Output the data unchanged and complete, minus the images.

Given information Block Start

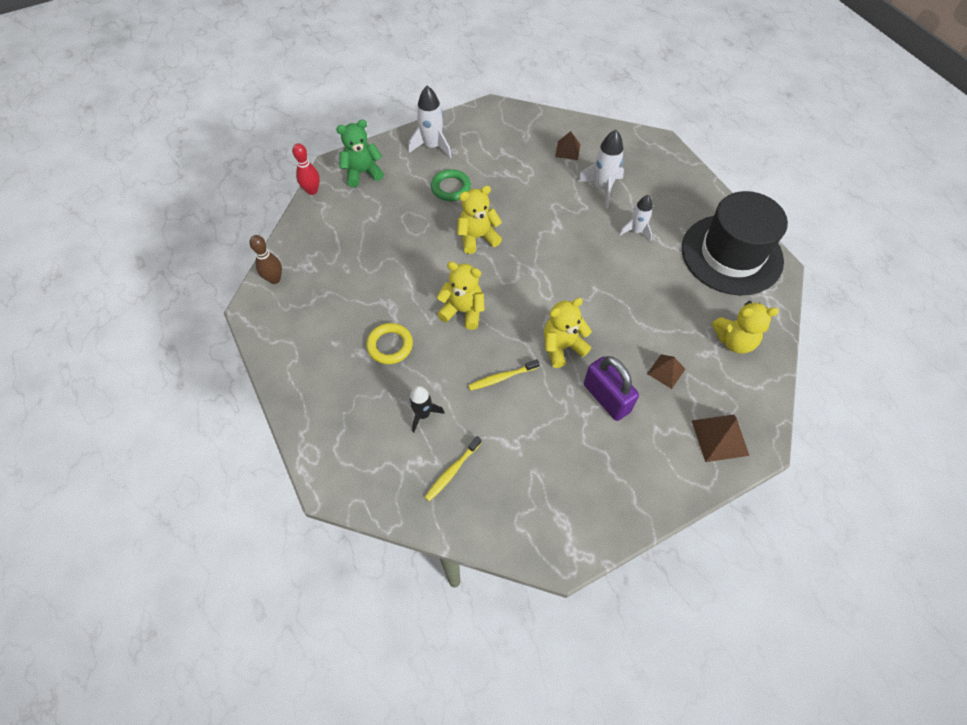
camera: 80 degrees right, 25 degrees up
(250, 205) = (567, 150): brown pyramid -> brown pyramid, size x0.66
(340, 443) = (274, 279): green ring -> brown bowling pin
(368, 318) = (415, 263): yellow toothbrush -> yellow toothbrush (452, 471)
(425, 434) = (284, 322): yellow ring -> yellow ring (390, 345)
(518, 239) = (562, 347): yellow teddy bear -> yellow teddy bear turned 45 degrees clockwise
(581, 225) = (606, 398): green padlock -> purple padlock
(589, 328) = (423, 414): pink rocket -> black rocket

Given information Block End

Solution to this problem:
camera: 80 degrees right, 25 degrees up
(250, 205) = (567, 150): brown pyramid -> brown pyramid, size x0.66
(340, 443) = (274, 279): green ring -> brown bowling pin
(368, 318) = (415, 263): yellow toothbrush -> yellow toothbrush (452, 471)
(425, 434) = (284, 322): yellow ring -> yellow ring (390, 345)
(518, 239) = (562, 347): yellow teddy bear -> yellow teddy bear turned 45 degrees clockwise
(581, 225) = (606, 398): green padlock -> purple padlock
(589, 328) = (423, 414): pink rocket -> black rocket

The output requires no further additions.